TRY IT: Copy each line below that contains "brown".

(Object tracking records)
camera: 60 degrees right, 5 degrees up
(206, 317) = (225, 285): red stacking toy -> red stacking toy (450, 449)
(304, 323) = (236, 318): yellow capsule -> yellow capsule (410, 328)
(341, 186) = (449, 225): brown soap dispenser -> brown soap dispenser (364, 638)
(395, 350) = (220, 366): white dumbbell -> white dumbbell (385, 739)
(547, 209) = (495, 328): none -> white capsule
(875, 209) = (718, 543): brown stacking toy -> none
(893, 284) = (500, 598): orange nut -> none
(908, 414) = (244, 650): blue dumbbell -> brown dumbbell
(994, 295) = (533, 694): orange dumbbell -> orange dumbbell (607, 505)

==

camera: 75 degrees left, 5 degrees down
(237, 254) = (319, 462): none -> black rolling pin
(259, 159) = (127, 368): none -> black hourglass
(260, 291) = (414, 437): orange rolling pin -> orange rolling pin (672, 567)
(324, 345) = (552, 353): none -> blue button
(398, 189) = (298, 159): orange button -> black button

SOLUTION BELOW:
(341, 186) = (449, 225): brown soap dispenser -> brown soap dispenser (364, 638)
(875, 209) = (718, 543): brown stacking toy -> none
(908, 414) = (244, 650): blue dumbbell -> brown dumbbell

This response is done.